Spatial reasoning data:
------------------------------------------------

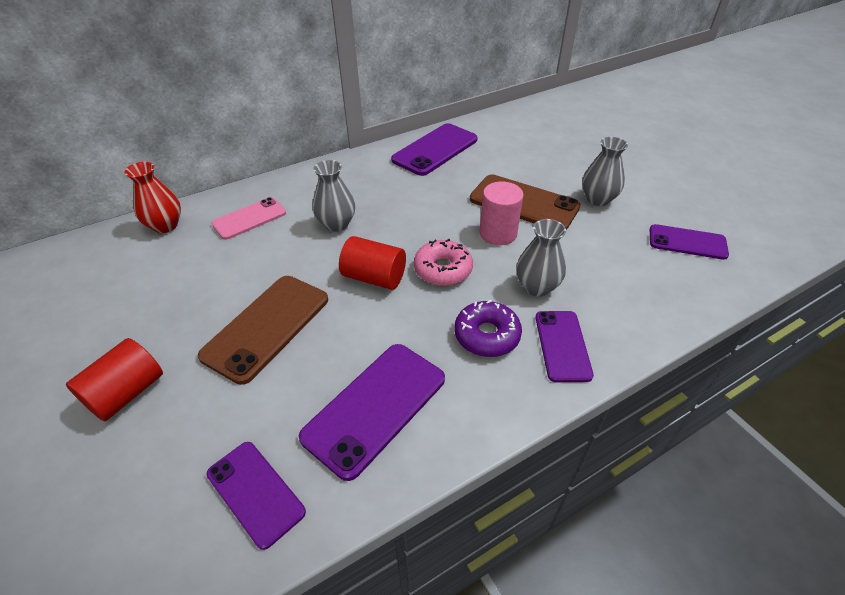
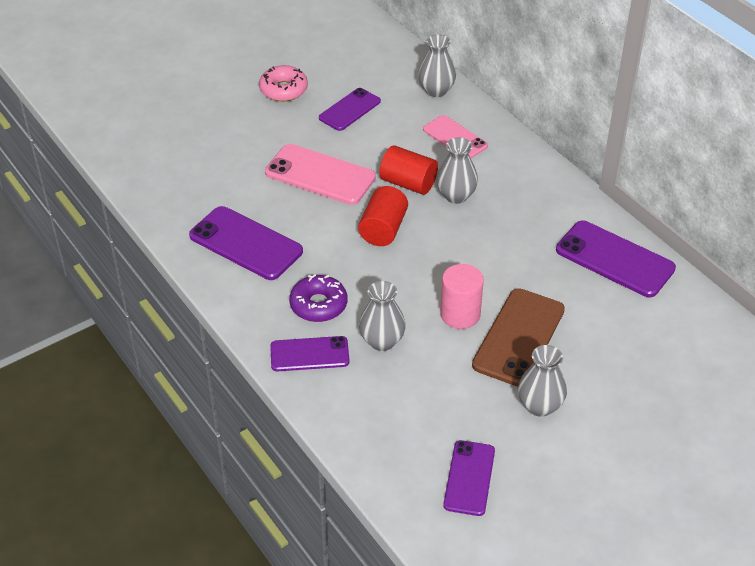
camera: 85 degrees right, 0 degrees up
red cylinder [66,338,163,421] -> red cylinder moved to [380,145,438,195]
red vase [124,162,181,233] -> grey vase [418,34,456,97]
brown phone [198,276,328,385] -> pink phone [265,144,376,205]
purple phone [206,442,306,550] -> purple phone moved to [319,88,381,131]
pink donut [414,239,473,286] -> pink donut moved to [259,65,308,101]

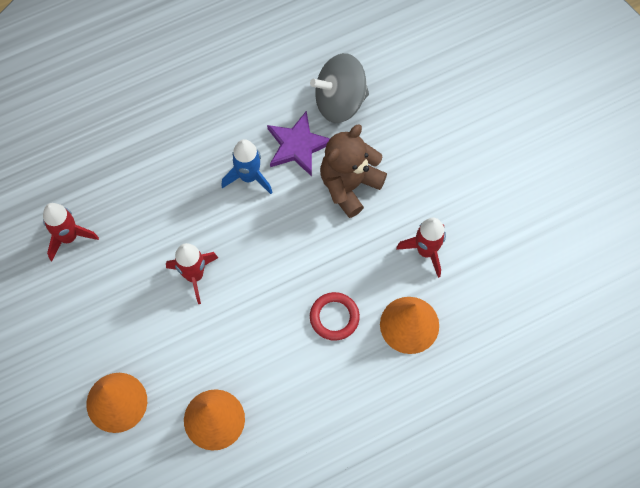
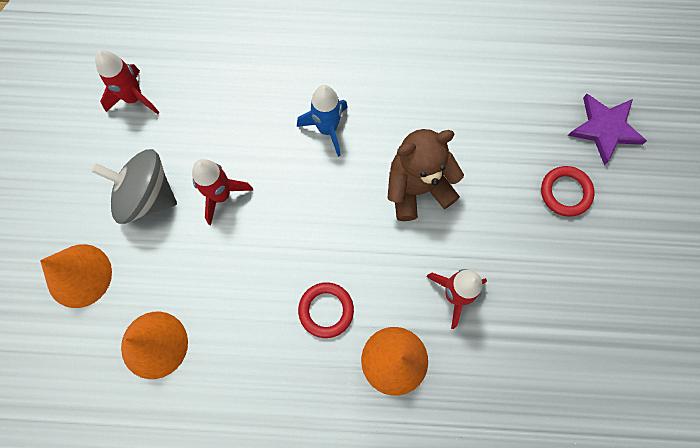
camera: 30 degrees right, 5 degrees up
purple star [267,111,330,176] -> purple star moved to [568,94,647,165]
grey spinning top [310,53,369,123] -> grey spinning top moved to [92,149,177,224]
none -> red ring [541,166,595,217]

------------------------------------------------

THE TASK:
Take every record and copy it word for word, dropping the pictures.

TASK RESPONSE:
camera: 85 degrees right, 0 degrees up
red cylinder [66,338,163,421] -> red cylinder moved to [380,145,438,195]
red vase [124,162,181,233] -> grey vase [418,34,456,97]
brown phone [198,276,328,385] -> pink phone [265,144,376,205]
purple phone [206,442,306,550] -> purple phone moved to [319,88,381,131]
pink donut [414,239,473,286] -> pink donut moved to [259,65,308,101]

camera: 30 degrees right, 5 degrees up
purple star [267,111,330,176] -> purple star moved to [568,94,647,165]
grey spinning top [310,53,369,123] -> grey spinning top moved to [92,149,177,224]
none -> red ring [541,166,595,217]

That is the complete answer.